* [Task requirements]: The records below need to come back exactly as they are, pictures omitted.

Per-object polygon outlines
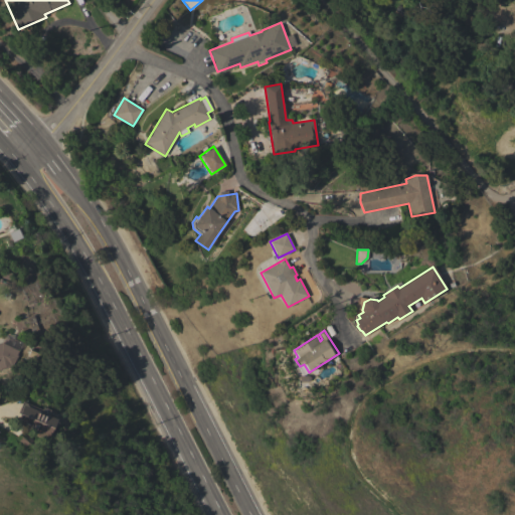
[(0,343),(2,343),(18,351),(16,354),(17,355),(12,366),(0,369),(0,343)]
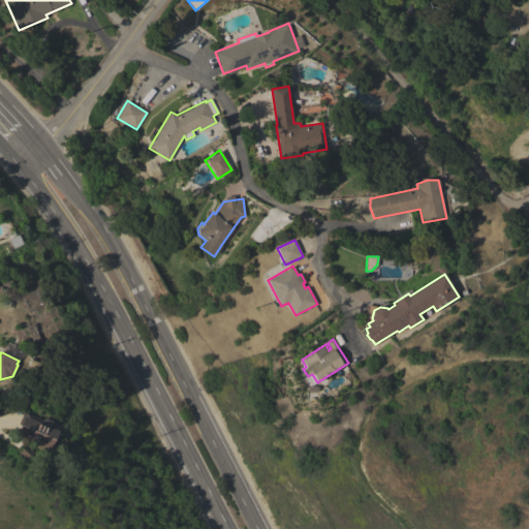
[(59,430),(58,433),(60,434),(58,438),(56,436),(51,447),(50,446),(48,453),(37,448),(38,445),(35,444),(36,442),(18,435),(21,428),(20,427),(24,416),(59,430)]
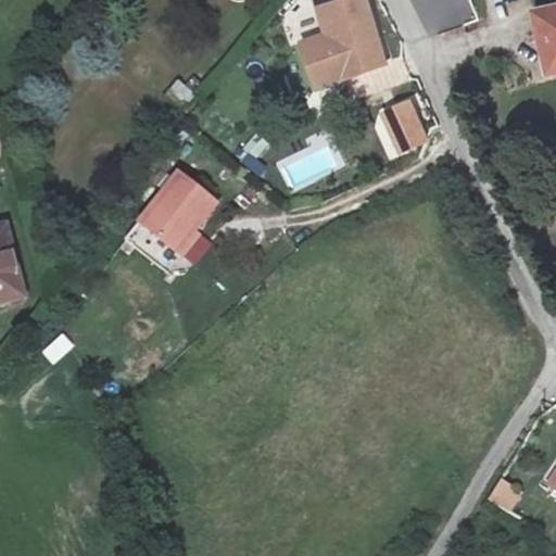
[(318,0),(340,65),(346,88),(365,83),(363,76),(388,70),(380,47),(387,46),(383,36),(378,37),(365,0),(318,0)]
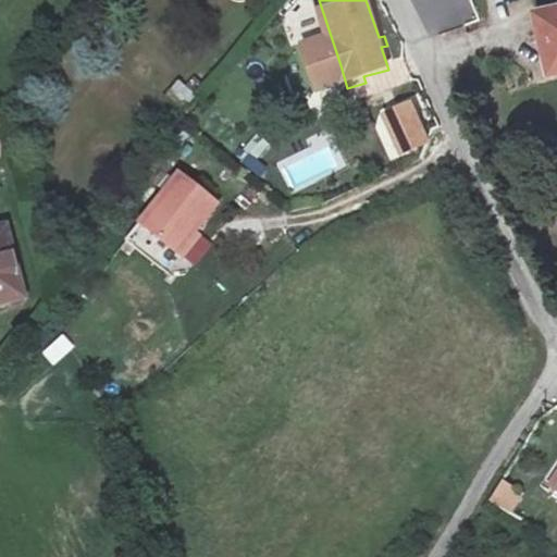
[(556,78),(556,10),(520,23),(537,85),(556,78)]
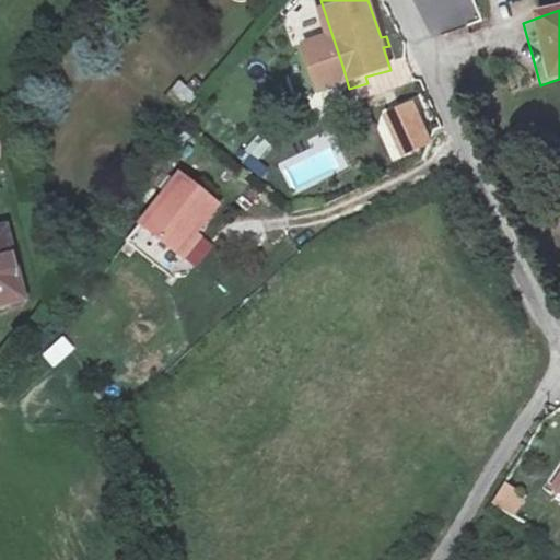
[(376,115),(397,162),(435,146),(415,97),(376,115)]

* [Response to the exercise]:
[(0,343),(2,343),(18,351),(16,354),(17,355),(12,366),(0,369),(0,343)]
[(59,430),(58,433),(60,434),(58,438),(56,436),(51,447),(50,446),(48,453),(37,448),(38,445),(35,444),(36,442),(18,435),(21,428),(20,427),(24,416),(59,430)]
[(318,0),(340,65),(346,88),(365,83),(363,76),(388,70),(380,47),(387,46),(383,36),(378,37),(365,0),(318,0)]
[(556,78),(556,10),(520,23),(537,85),(556,78)]
[(376,115),(397,162),(435,146),(415,97),(376,115)]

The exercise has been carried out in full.